= Exercise directions =
Every entry below should be reproduced exactly; no picture is to be included.

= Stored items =
---------------

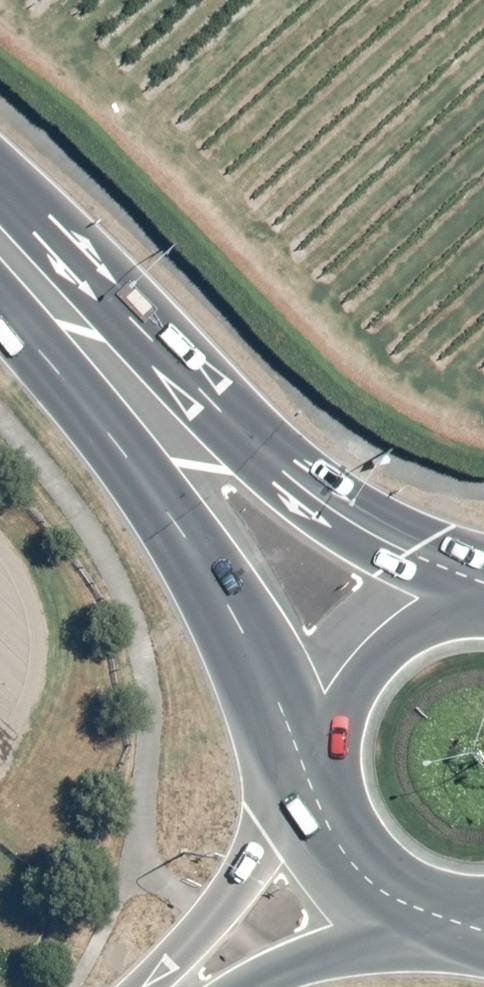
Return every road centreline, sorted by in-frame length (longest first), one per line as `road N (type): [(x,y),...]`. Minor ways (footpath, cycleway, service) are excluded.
road 1 (secondary): [(0,179),(337,513),(483,585)]
road 2 (secondary): [(307,770),(217,586),(144,474),(0,299)]
road 3 (tertiary): [(147,986),(312,792)]
road 4 (secondary): [(307,770),(363,674),(389,647),(424,623),(483,601)]
road 5 (tertiary): [(434,915),(244,986)]
road 6 (secondary): [(434,915),(370,882),(347,859),(312,792)]

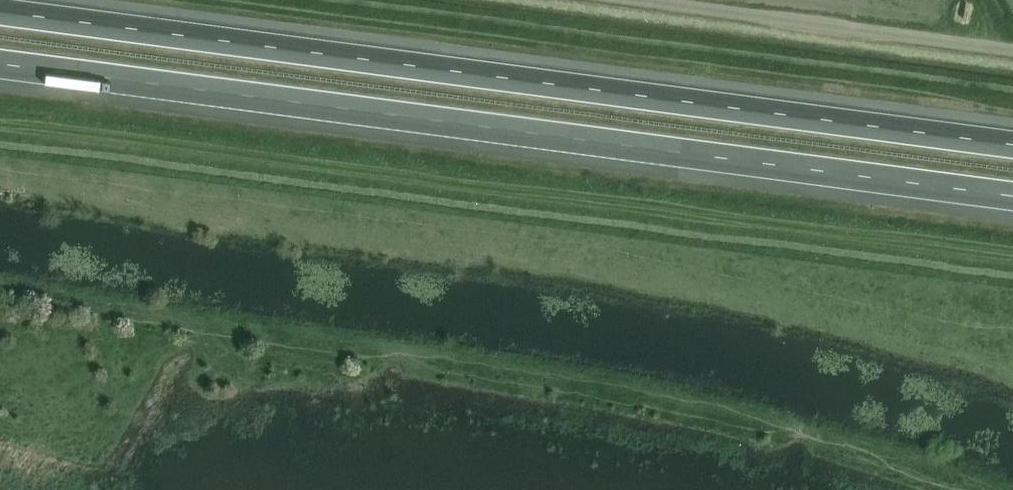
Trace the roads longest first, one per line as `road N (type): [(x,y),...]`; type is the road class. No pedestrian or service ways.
road 1 (motorway): [(1012,145),(0,10)]
road 2 (motorway): [(0,66),(1012,198)]
road 3 (unclassified): [(635,0),(1012,49)]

---------------

= Answer =
Return every road centreline, sorted by in-frame length (longest first), one per line as `road N (type): [(x,y),...]`. Minor ways (footpath, cycleway, service) are excluded.
road 1 (secondary): [(0,179),(337,513),(483,585)]
road 2 (secondary): [(307,770),(217,586),(144,474),(0,299)]
road 3 (tertiary): [(147,986),(312,792)]
road 4 (secondary): [(307,770),(363,674),(389,647),(424,623),(483,601)]
road 5 (tertiary): [(434,915),(244,986)]
road 6 (secondary): [(434,915),(370,882),(347,859),(312,792)]

Trace the roads longest first, one per line as `road N (type): [(x,y),...]`; type is the road class. No pedestrian or service ways.
road 1 (motorway): [(1012,145),(0,10)]
road 2 (motorway): [(0,66),(1012,198)]
road 3 (unclassified): [(635,0),(1012,49)]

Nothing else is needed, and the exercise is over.